[Object tracking records]
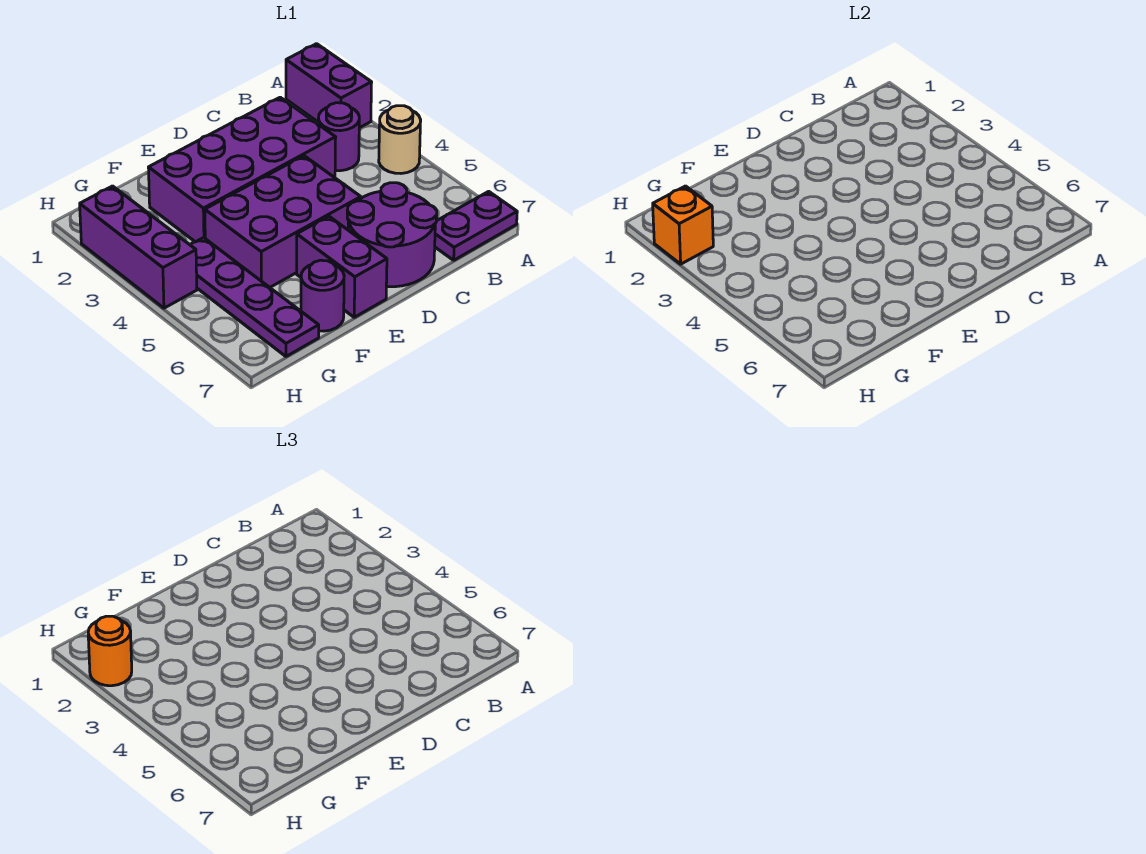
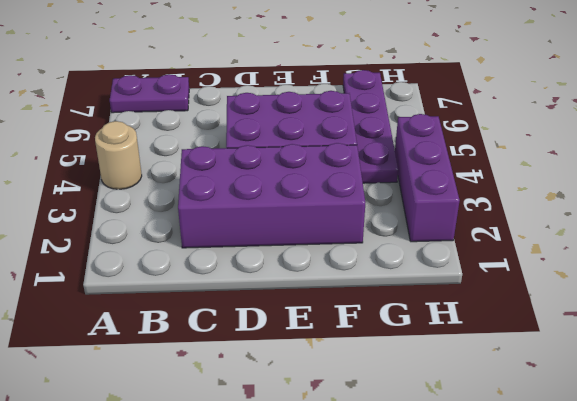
none -> purple brick A1:A2 level 1
none -> purple round brick B3 level 1
none -> purple round brick C6:D7 level 1

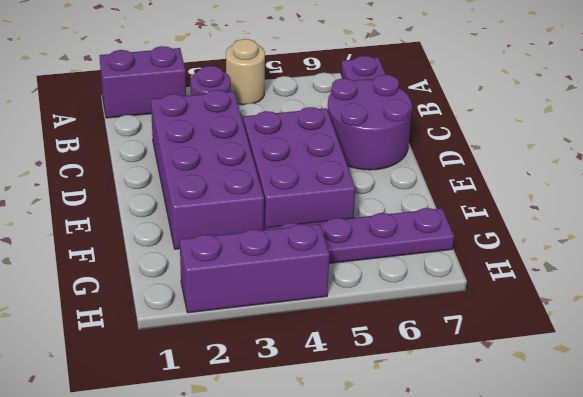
none -> purple brick E6:E7 level 1
none -> purple round brick F7 level 1
none -> orange brick H2 level 2

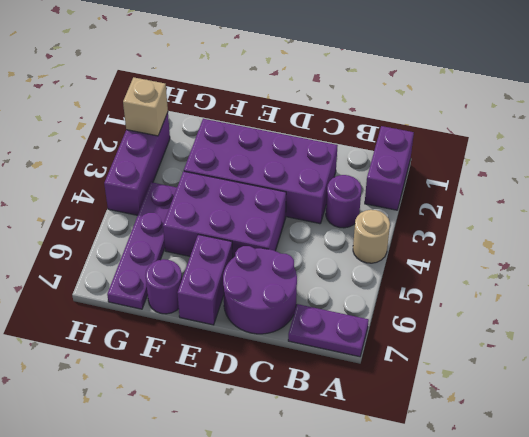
tan brick H2 level 2 -> orange brick H2 level 2
none -> orange round brick H2 level 3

▶ [YOUR ASSIGNMENT] Although the records contain pictures, return only their text, exactly as written.

▶ [SOLUTION TO THIS PROBLEM]
none -> purple brick A1:A2 level 1
none -> purple round brick B3 level 1
none -> purple round brick C6:D7 level 1

none -> purple brick E6:E7 level 1
none -> purple round brick F7 level 1
none -> orange brick H2 level 2

tan brick H2 level 2 -> orange brick H2 level 2
none -> orange round brick H2 level 3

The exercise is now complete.